▶ _TASK GOAL_: Copy whichever lines of the data hold the word "swapped".

▶ _DATA SECTION_:
=-=-=

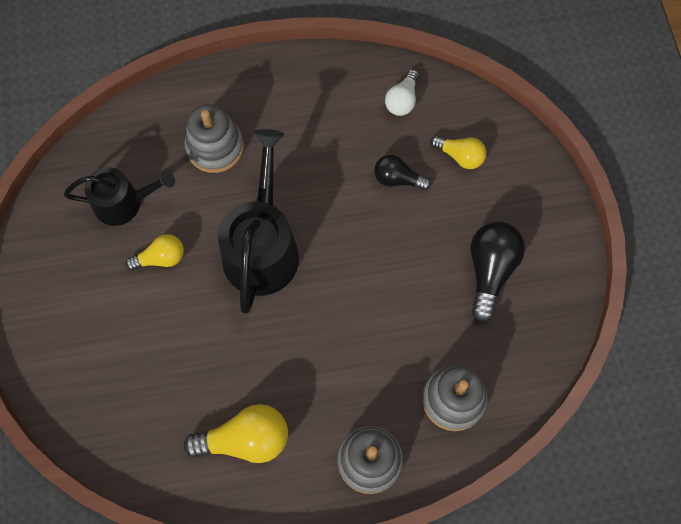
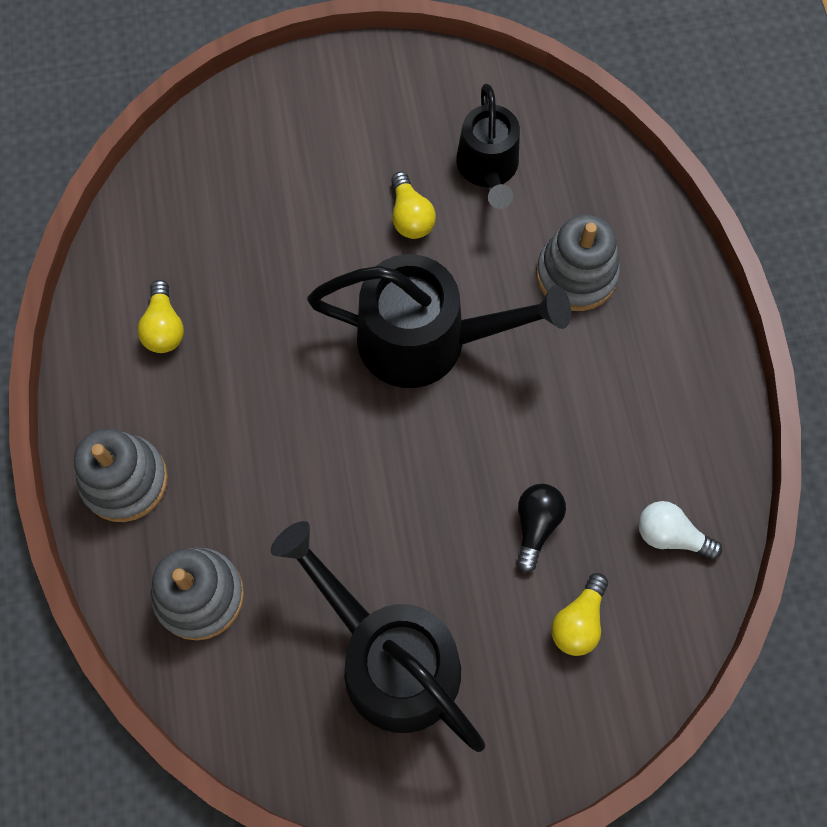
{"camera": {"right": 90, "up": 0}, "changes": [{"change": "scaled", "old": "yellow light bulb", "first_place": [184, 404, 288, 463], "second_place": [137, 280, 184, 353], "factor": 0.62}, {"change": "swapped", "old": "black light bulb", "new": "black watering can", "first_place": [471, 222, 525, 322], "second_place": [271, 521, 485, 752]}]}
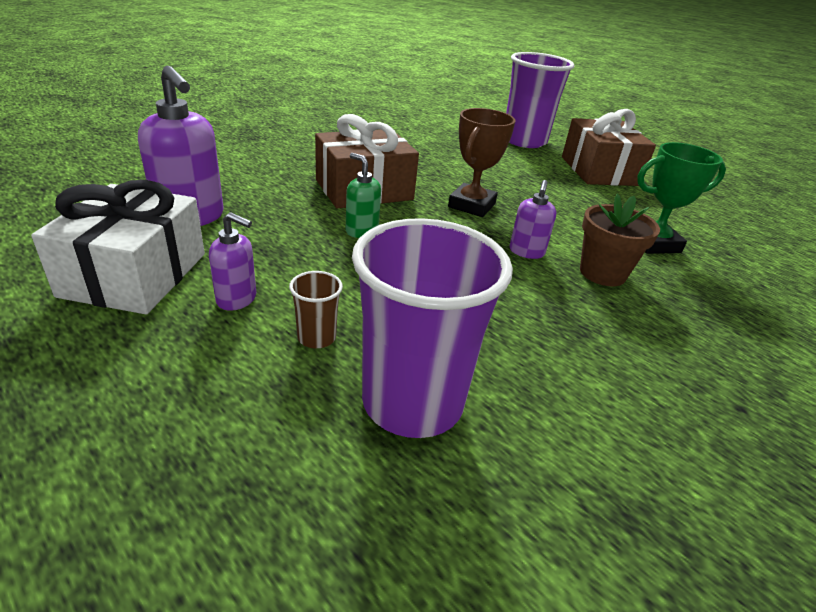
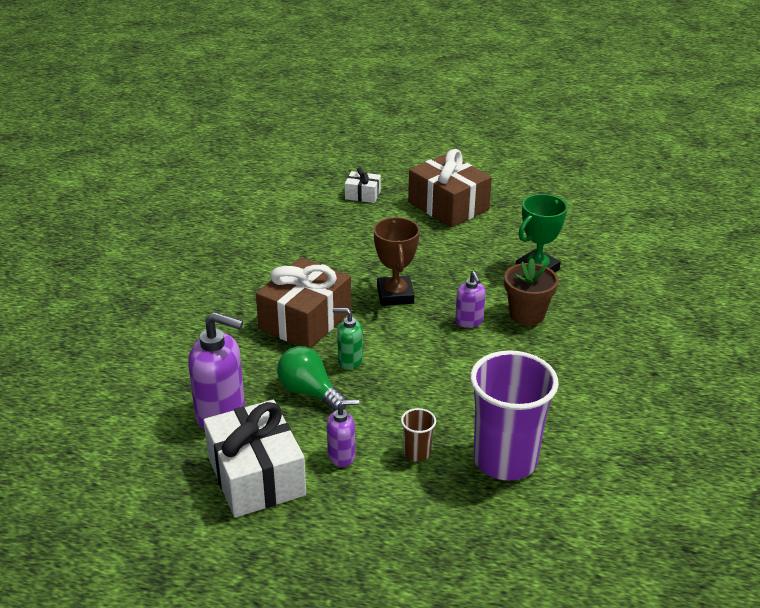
{"camera": {"right": -30, "up": 0}, "changes": [{"change": "new", "new": "green light bulb", "second_place": [277, 346, 347, 411]}, {"change": "swapped", "old": "purple cup", "new": "white gift", "first_place": [506, 52, 574, 148], "second_place": [345, 167, 381, 203]}]}
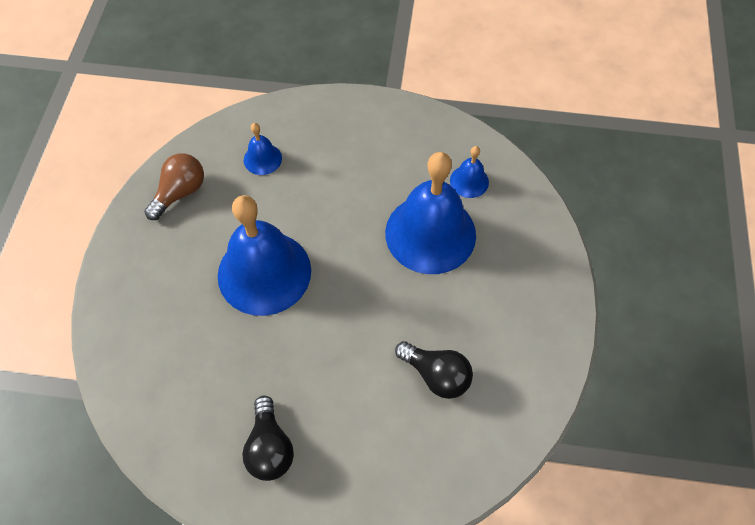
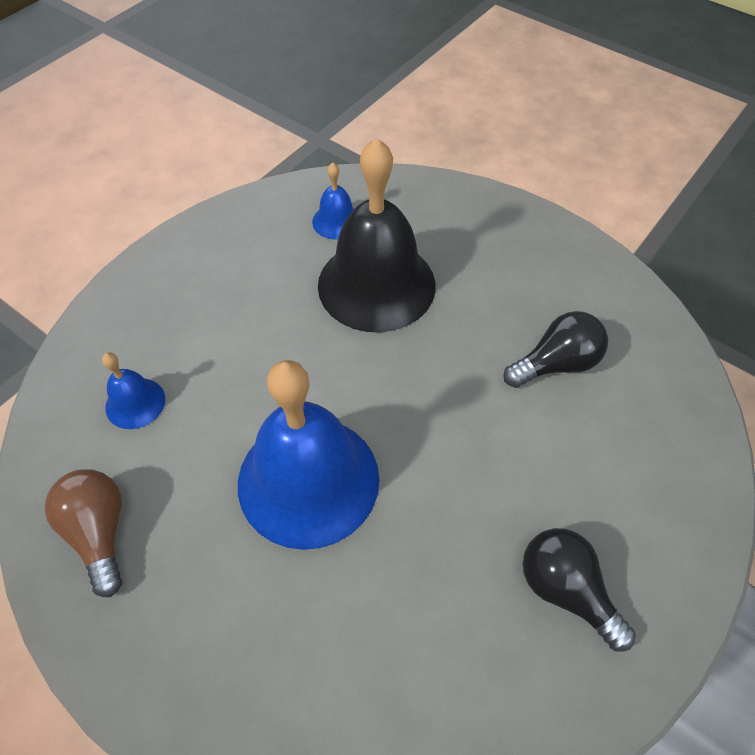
{"camera": {"right": -60, "up": -5}, "changes": [{"change": "repainted", "old": "blue bell", "new": "black bell", "first_place": [385, 152, 476, 274], "second_place": [318, 138, 435, 332]}, {"change": "rotated", "old": "black light bulb", "first_place": [242, 395, 294, 481], "second_place": [523, 528, 636, 652], "degrees": -150}]}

=-=-=

▶ _ANSWER TO THIS EXERCISE_:
{"camera": {"right": 90, "up": 0}, "changes": [{"change": "scaled", "old": "yellow light bulb", "first_place": [184, 404, 288, 463], "second_place": [137, 280, 184, 353], "factor": 0.62}, {"change": "swapped", "old": "black light bulb", "new": "black watering can", "first_place": [471, 222, 525, 322], "second_place": [271, 521, 485, 752]}]}
{"camera": {"right": -30, "up": 0}, "changes": [{"change": "new", "new": "green light bulb", "second_place": [277, 346, 347, 411]}, {"change": "swapped", "old": "purple cup", "new": "white gift", "first_place": [506, 52, 574, 148], "second_place": [345, 167, 381, 203]}]}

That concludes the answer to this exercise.